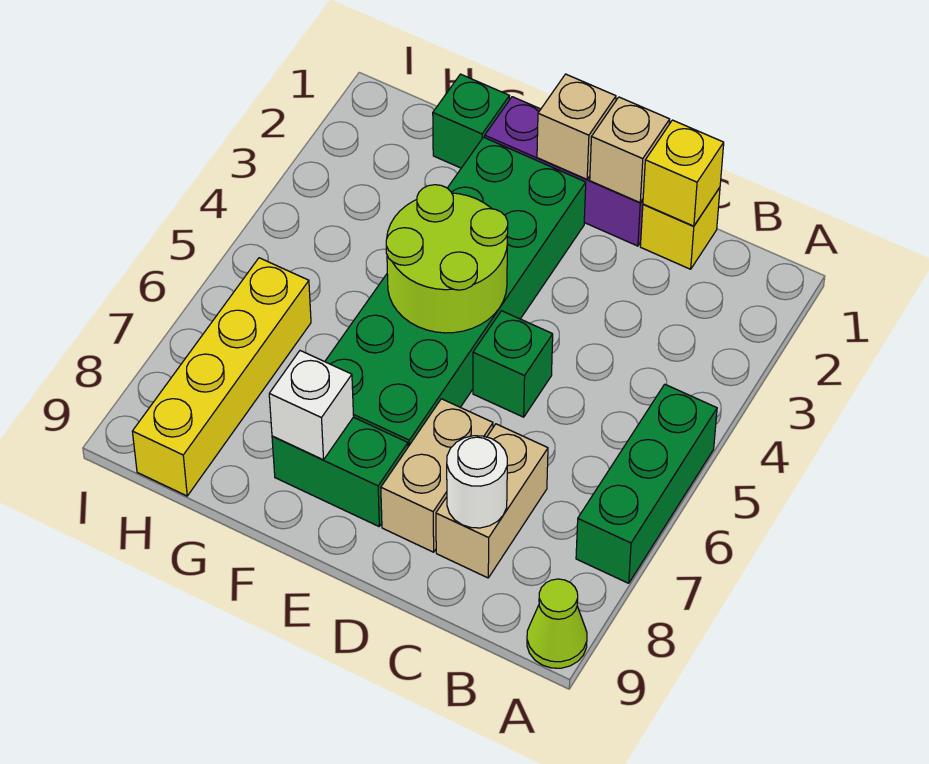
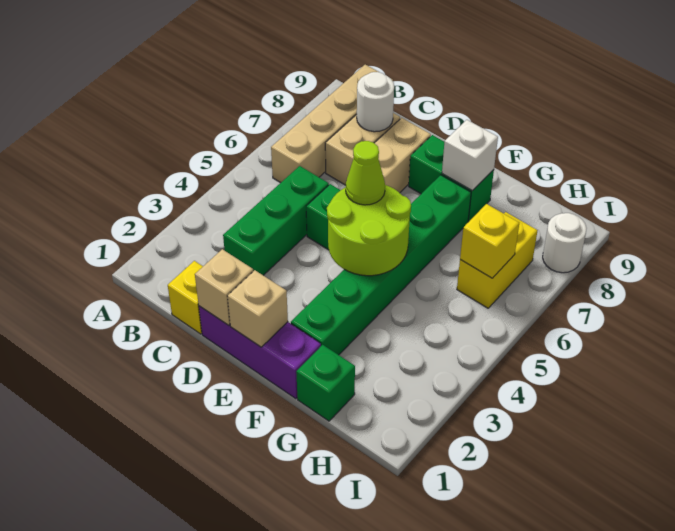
green 1x3 brick [576,384,717,583] -> green 1x3 brick moved to [223,166,329,275]
lime 1x1 cone [527,579,587,668] -> lime 1x1 cone moved to [346,141,385,205]
none -> tan 1x4 brick [271,65,393,183]
yellow 1x1 brick [643,120,724,226] -> yellow 1x1 brick moved to [460,204,519,278]
green 2x6 brick [325,137,586,447] -> green 1x6 brick [291,175,471,355]
yellow 1x4 brick [132,258,311,496] -> yellow 1x2 brick [457,212,538,308]
none -> white 1x1 round brick [543,213,587,273]

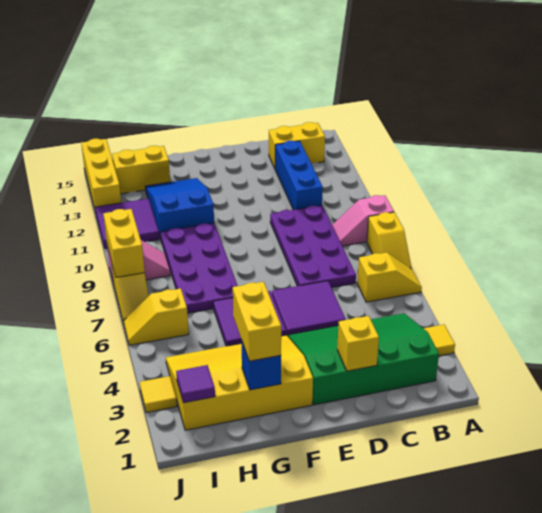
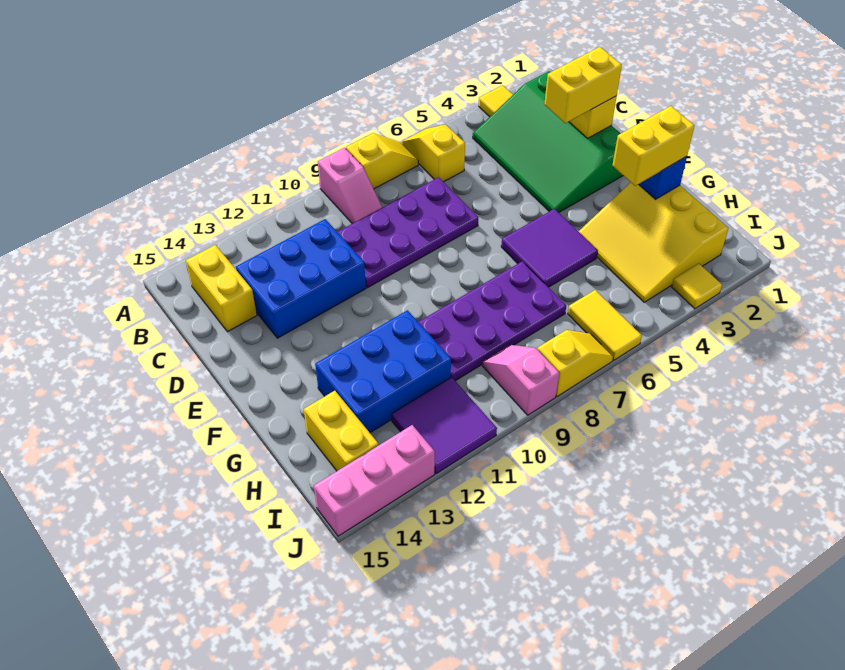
blue 1x3 brick [275,141,323,210] -> blue 2x3 brick [236,219,366,338]
purple 2x2 tile [272,281,346,336] -> none
yellow 3x4 slope [166,335,313,430] -> yellow 3x3 slope [578,182,729,302]
blue 2x3 slope [145,178,214,238] -> blue 2x3 brick [315,310,451,433]
purple 1x1 tile [176,365,215,403] -> none
yellow 1x2 slope [124,288,189,345] -> yellow 1x2 tile [568,290,642,360]
yellow 1x2 brick [103,209,145,278] -> yellow 1x2 brick moved to [544,47,622,123]
yellow 1x3 brick [81,139,121,212] -> pink 1x3 brick [314,425,435,536]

● ● ● ●

_What this task involves_
Write out exactly the lines from the one that contains "green 2x6 brick" through the last line of the data above, both included. Leave every picture out.

_Task answer_
green 2x6 brick [325,137,586,447] -> green 1x6 brick [291,175,471,355]
yellow 1x4 brick [132,258,311,496] -> yellow 1x2 brick [457,212,538,308]
none -> white 1x1 round brick [543,213,587,273]

blue 1x3 brick [275,141,323,210] -> blue 2x3 brick [236,219,366,338]
purple 2x2 tile [272,281,346,336] -> none
yellow 3x4 slope [166,335,313,430] -> yellow 3x3 slope [578,182,729,302]
blue 2x3 slope [145,178,214,238] -> blue 2x3 brick [315,310,451,433]
purple 1x1 tile [176,365,215,403] -> none
yellow 1x2 slope [124,288,189,345] -> yellow 1x2 tile [568,290,642,360]
yellow 1x2 brick [103,209,145,278] -> yellow 1x2 brick moved to [544,47,622,123]
yellow 1x3 brick [81,139,121,212] -> pink 1x3 brick [314,425,435,536]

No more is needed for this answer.